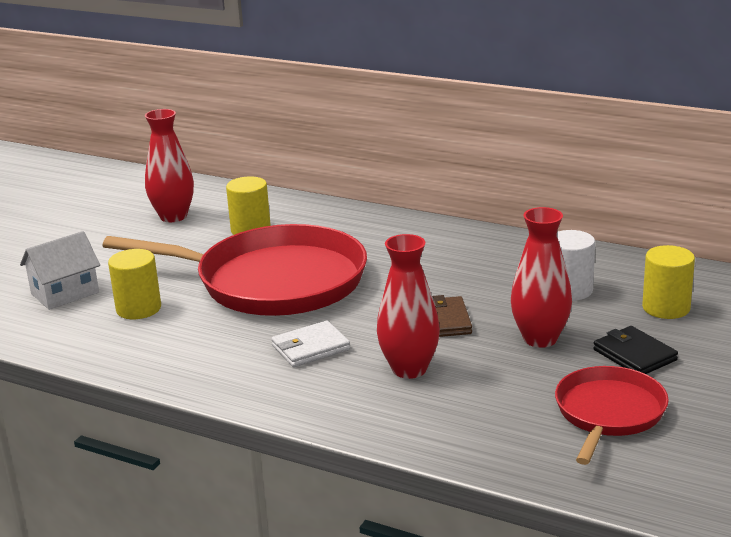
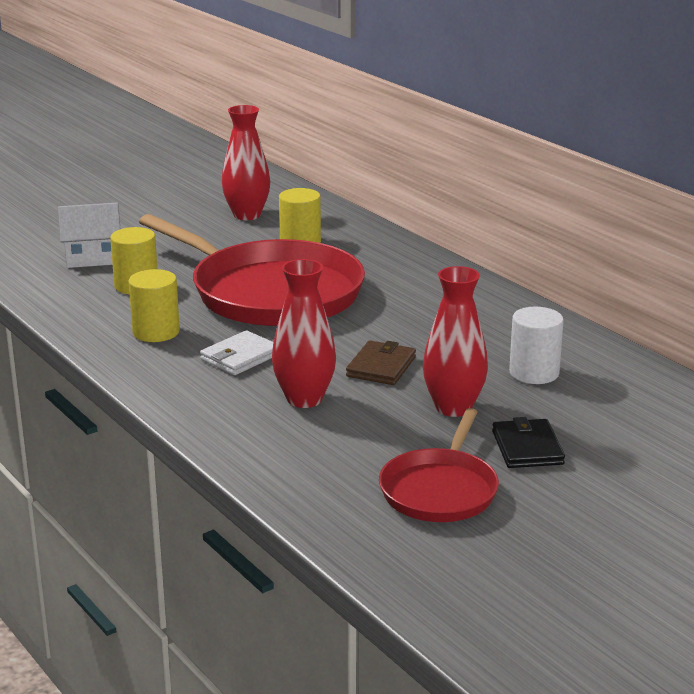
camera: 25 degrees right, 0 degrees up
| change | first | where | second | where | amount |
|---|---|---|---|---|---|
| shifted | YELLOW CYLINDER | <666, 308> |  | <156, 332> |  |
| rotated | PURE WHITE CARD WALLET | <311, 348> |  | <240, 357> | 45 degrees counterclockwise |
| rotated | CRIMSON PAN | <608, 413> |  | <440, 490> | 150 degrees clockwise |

▬▬▬▬▬▬

§ The problem: Repeat the material above verbatim, with no pictures in the output.

§ Response below:
camera: 25 degrees right, 0 degrees up
| change | first | where | second | where | amount |
|---|---|---|---|---|---|
| shifted | YELLOW CYLINDER | <666, 308> |  | <156, 332> |  |
| rotated | PURE WHITE CARD WALLET | <311, 348> |  | <240, 357> | 45 degrees counterclockwise |
| rotated | CRIMSON PAN | <608, 413> |  | <440, 490> | 150 degrees clockwise |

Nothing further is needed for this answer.